Data for processing
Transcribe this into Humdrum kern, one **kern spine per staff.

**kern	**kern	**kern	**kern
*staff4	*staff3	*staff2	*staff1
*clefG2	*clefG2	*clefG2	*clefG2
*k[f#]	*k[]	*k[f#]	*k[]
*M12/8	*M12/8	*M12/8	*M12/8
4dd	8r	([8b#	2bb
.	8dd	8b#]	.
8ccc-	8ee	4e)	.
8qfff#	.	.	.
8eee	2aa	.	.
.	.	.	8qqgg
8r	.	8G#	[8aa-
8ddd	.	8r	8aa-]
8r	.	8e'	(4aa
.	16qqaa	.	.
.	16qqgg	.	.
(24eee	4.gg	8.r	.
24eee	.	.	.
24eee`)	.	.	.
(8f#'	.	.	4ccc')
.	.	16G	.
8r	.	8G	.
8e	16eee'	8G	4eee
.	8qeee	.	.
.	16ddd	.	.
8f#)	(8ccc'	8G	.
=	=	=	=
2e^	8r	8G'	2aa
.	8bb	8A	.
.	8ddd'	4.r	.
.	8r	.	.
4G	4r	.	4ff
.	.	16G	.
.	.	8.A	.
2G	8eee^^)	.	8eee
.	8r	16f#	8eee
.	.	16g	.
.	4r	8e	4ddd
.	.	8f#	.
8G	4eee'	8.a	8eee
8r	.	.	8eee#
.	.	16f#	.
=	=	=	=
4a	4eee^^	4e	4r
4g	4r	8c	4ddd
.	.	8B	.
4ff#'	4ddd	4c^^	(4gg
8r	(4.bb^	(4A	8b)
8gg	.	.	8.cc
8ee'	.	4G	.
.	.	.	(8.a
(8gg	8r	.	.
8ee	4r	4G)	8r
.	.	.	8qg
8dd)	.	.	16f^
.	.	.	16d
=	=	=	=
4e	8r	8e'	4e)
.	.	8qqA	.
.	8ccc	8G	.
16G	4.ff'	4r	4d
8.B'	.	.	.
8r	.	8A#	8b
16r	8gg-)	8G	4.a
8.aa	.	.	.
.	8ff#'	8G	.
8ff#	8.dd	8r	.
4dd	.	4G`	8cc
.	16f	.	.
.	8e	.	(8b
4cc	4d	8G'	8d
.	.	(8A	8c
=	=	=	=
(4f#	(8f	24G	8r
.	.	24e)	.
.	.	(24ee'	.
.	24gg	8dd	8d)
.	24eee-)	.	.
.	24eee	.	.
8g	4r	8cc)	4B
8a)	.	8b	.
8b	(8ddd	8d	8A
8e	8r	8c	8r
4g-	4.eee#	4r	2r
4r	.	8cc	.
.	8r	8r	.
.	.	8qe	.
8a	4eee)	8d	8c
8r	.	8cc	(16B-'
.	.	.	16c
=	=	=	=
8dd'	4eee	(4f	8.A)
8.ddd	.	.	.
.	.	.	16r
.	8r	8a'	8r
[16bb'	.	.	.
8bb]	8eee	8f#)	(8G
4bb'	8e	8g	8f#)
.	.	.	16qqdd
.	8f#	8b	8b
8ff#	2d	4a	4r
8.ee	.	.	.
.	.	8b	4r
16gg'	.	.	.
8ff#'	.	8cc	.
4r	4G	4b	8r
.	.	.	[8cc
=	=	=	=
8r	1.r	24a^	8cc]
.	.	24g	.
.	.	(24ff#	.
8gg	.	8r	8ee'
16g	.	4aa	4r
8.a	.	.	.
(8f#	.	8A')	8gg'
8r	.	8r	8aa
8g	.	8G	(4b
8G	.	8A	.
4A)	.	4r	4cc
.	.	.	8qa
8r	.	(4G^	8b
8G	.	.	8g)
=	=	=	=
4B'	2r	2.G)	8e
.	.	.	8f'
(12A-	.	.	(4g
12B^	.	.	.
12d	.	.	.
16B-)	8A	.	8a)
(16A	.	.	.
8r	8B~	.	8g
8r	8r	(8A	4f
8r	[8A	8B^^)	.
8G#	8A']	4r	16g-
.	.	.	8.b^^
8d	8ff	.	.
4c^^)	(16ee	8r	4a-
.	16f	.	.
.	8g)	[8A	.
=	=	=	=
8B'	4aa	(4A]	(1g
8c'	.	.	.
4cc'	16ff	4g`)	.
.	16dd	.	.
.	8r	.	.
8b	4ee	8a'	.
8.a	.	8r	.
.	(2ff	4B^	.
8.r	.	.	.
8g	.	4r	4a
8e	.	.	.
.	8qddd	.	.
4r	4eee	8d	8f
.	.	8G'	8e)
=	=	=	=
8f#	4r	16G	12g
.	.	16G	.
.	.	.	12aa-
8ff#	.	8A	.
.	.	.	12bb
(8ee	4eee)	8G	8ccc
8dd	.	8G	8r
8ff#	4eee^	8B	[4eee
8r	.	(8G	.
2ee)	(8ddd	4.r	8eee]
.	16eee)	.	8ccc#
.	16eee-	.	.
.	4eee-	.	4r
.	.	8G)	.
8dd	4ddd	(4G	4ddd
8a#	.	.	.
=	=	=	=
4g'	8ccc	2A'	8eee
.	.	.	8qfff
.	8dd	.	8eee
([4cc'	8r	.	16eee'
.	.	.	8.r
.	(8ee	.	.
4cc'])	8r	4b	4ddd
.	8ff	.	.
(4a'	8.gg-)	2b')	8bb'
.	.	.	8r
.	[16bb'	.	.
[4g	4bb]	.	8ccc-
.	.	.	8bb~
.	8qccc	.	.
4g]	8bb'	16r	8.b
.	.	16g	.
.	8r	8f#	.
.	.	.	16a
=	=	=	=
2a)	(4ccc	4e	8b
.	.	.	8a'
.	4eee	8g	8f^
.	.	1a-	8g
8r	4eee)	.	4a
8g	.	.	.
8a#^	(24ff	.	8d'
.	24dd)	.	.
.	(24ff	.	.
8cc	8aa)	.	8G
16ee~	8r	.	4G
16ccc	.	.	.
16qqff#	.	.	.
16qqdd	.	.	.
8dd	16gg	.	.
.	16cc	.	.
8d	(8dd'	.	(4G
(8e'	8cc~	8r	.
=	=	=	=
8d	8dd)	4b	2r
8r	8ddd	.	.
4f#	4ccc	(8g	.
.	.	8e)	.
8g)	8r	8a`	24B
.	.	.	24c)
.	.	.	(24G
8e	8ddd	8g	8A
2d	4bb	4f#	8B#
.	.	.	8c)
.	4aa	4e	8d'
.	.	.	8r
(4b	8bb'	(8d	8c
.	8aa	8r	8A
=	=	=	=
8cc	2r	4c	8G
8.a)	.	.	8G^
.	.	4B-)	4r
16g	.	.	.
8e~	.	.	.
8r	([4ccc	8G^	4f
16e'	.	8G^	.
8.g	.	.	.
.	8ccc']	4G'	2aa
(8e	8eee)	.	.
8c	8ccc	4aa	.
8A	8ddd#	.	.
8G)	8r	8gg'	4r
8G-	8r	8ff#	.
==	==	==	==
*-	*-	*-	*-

The task
Identify every line in the records above that contains the string "kern", and copy each of those lines in full. Uppercase and lowercase count as different.

Solved exercise
Transcribe this into Humdrum kern, one **kern spine per staff.
**kern	**kern	**kern	**kern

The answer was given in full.